## [Assignment]
Only one stretch of the data below is wanted: the lines starting at the one with "camera: 85 degrees right, 10 degrees up" and ending at the one with "red dumbbell [272,115,325,164]", both included, given again exactly.

*** Opening Data for processing ***

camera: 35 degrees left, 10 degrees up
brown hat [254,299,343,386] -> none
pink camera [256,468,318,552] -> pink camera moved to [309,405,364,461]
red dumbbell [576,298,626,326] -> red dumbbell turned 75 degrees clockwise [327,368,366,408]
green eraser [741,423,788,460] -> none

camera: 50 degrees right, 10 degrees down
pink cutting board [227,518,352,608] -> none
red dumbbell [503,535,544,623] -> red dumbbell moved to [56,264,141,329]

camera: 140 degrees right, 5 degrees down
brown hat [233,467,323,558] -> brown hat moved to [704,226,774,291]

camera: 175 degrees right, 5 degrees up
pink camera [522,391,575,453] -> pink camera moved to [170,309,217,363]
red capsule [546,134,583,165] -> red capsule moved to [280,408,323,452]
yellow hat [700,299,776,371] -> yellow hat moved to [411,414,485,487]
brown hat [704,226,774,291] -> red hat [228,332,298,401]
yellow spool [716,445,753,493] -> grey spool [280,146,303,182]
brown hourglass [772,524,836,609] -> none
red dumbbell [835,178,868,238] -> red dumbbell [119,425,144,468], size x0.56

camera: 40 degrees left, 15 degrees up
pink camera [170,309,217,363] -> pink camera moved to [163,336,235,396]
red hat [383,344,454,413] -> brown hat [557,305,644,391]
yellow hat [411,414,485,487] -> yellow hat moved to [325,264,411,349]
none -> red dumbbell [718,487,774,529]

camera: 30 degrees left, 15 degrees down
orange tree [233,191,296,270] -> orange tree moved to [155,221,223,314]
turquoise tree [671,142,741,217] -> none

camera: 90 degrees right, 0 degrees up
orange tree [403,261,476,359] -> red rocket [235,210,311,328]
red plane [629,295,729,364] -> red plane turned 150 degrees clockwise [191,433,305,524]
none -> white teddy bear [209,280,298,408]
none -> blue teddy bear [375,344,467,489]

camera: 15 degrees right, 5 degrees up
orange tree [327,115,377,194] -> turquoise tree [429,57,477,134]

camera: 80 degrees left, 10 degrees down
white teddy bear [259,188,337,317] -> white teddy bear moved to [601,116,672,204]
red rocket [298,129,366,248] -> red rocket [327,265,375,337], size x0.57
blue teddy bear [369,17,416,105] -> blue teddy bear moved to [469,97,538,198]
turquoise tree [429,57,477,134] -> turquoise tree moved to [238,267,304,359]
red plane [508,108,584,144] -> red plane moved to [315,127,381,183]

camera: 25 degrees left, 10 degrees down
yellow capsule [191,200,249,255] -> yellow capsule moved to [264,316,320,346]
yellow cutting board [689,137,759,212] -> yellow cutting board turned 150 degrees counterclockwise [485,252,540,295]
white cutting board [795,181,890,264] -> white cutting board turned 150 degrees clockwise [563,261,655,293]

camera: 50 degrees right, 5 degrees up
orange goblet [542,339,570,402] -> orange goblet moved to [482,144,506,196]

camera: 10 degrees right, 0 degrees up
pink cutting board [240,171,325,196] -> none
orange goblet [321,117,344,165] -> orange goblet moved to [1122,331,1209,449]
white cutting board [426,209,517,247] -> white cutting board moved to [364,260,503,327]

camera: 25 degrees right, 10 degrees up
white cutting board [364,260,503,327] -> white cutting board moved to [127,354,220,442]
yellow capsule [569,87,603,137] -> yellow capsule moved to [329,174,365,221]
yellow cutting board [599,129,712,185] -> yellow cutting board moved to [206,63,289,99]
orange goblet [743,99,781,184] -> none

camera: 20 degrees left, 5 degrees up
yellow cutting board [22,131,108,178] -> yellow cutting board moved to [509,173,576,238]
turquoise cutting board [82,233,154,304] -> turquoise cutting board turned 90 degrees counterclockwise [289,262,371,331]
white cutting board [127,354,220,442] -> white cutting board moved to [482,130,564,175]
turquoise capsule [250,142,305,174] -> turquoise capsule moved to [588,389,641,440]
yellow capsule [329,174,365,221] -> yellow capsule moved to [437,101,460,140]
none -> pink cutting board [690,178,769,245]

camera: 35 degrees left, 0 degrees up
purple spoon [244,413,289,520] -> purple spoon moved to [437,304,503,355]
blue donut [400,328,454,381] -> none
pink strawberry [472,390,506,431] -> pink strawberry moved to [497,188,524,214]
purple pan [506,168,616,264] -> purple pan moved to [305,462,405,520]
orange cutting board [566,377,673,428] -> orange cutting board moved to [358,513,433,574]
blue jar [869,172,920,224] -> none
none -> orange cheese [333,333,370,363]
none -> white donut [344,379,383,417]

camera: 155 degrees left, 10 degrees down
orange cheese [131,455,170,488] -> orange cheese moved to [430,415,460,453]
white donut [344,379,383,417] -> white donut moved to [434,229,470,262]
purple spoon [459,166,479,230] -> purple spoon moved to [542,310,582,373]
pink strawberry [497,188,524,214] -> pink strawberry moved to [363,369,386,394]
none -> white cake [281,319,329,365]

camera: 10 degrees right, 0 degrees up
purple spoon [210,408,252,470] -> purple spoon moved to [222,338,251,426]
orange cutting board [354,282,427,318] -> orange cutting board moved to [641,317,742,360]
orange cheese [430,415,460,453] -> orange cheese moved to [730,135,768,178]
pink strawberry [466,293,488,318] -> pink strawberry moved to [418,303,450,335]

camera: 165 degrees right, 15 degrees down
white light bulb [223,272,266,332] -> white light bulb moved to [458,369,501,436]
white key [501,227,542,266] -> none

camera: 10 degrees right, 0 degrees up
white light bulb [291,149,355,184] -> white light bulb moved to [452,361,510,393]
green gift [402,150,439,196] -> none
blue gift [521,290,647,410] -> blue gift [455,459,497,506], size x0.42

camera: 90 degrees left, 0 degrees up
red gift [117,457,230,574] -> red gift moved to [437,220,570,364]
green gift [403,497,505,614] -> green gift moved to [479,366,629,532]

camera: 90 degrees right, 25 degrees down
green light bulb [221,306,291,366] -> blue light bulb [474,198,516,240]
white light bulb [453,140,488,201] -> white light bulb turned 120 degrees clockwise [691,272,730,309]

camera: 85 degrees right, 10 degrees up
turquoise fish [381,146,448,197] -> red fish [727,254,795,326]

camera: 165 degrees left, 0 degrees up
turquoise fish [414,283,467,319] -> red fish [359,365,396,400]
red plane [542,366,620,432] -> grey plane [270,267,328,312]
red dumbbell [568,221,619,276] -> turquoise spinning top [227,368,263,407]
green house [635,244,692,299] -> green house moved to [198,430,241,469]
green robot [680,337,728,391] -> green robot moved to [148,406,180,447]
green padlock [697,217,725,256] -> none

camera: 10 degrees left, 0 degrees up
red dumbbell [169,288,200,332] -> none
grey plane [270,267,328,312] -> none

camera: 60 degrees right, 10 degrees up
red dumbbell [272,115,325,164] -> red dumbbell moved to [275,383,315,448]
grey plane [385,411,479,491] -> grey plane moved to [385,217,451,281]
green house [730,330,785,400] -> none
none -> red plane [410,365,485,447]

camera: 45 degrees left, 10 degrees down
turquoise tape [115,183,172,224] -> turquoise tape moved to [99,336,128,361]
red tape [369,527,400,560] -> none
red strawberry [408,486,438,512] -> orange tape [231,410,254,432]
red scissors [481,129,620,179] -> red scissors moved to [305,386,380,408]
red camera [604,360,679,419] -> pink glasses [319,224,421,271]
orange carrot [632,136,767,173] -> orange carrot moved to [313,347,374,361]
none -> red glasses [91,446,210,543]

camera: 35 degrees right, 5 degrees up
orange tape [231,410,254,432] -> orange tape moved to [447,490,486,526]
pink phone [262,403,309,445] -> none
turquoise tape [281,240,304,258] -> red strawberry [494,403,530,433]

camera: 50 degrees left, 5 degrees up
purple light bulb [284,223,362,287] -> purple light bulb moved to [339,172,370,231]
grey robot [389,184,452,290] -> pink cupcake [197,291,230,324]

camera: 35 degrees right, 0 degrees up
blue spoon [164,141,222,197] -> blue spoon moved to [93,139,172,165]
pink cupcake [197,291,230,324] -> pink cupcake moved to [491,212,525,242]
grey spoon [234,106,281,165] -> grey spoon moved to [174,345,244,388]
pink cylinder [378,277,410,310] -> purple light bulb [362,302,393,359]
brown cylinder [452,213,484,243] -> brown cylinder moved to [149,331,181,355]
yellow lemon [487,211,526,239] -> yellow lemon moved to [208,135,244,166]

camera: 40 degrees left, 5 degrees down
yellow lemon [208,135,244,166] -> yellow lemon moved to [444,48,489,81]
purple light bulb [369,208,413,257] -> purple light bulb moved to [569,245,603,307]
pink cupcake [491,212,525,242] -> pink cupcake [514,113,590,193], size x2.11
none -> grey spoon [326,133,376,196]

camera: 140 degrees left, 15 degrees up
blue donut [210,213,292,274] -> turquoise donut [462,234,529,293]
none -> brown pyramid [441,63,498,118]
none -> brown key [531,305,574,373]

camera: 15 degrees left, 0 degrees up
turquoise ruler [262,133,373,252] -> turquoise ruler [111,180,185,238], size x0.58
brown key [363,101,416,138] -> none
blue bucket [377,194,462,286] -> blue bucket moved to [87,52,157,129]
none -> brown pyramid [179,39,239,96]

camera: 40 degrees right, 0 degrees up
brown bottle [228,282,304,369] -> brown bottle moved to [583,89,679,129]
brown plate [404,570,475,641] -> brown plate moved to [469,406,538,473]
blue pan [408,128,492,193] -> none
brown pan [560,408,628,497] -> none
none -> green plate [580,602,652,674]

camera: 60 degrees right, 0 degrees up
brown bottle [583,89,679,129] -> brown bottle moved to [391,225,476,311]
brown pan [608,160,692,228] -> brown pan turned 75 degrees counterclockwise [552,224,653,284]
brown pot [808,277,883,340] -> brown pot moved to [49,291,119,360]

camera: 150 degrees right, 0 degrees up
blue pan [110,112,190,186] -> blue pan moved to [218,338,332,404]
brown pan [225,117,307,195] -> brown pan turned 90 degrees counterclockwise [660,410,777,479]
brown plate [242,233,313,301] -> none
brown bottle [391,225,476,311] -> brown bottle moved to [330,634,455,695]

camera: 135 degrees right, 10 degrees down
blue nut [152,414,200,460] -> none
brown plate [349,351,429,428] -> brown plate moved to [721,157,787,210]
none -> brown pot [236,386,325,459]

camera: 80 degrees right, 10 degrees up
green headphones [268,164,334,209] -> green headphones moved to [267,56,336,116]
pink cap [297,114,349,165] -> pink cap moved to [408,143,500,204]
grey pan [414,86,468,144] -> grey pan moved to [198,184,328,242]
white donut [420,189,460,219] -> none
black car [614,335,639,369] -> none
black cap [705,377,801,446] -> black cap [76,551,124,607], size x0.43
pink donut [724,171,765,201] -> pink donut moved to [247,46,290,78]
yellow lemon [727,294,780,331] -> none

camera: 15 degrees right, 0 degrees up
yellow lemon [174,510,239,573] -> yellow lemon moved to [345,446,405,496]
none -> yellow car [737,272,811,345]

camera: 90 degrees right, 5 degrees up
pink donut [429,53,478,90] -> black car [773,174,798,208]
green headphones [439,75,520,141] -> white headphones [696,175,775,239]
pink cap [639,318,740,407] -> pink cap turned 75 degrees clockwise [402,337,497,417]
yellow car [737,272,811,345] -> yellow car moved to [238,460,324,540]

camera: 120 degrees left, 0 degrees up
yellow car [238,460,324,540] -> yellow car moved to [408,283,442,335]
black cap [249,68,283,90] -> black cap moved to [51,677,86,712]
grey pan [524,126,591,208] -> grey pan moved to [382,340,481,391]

*** Closing Data for processing ***

## [Reply to the exercise]
camera: 85 degrees right, 10 degrees up
turquoise fish [381,146,448,197] -> red fish [727,254,795,326]

camera: 165 degrees left, 0 degrees up
turquoise fish [414,283,467,319] -> red fish [359,365,396,400]
red plane [542,366,620,432] -> grey plane [270,267,328,312]
red dumbbell [568,221,619,276] -> turquoise spinning top [227,368,263,407]
green house [635,244,692,299] -> green house moved to [198,430,241,469]
green robot [680,337,728,391] -> green robot moved to [148,406,180,447]
green padlock [697,217,725,256] -> none

camera: 10 degrees left, 0 degrees up
red dumbbell [169,288,200,332] -> none
grey plane [270,267,328,312] -> none

camera: 60 degrees right, 10 degrees up
red dumbbell [272,115,325,164] -> red dumbbell moved to [275,383,315,448]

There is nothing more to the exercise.